◆ Supplied records:

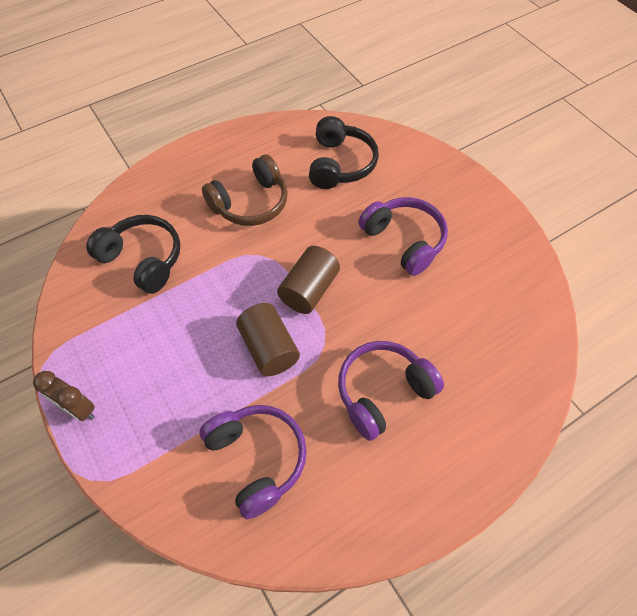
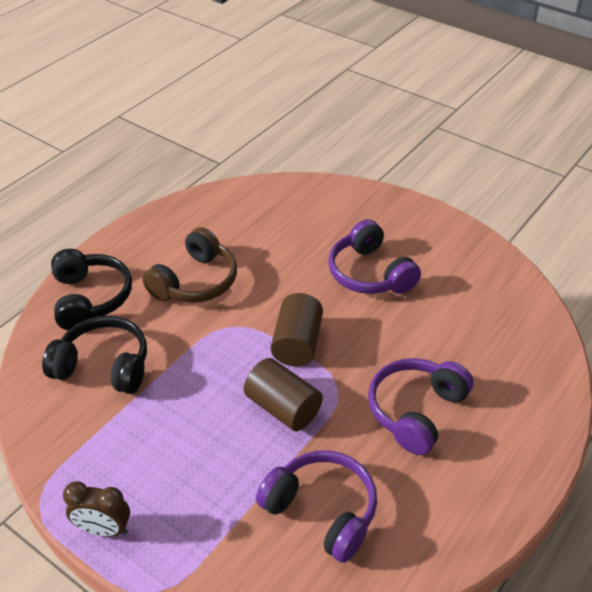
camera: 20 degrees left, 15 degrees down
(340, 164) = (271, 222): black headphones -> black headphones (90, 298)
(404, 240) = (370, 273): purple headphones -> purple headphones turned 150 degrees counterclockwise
--
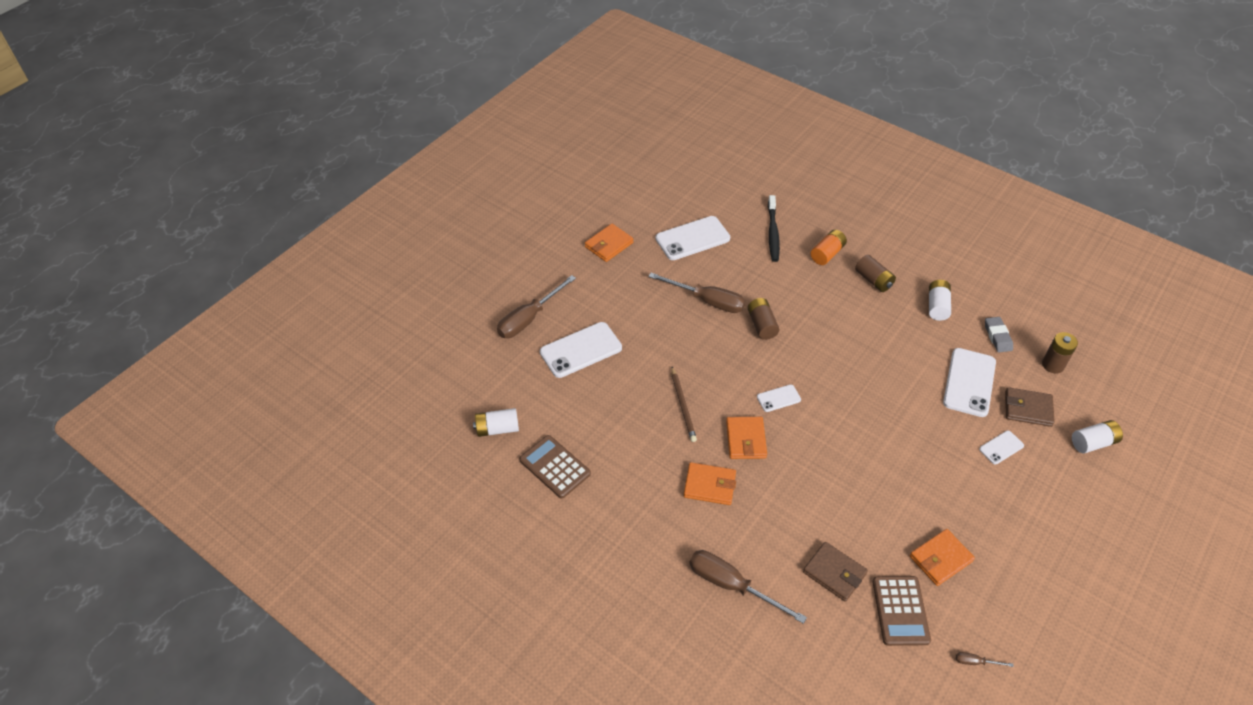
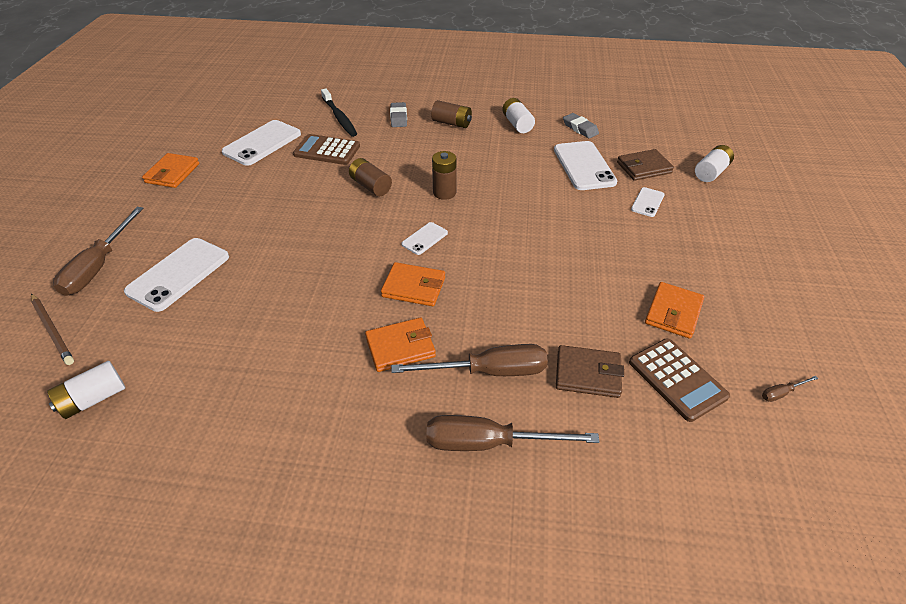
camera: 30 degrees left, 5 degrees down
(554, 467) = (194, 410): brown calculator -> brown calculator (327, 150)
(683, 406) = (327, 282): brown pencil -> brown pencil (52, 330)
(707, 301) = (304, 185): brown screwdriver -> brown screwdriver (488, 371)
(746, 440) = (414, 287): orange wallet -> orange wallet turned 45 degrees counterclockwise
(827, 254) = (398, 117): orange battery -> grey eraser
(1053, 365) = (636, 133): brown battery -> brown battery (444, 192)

◆ The task: Exactly one number is the answer: how many lines in the data include the word "left".

◆ Written reply: 2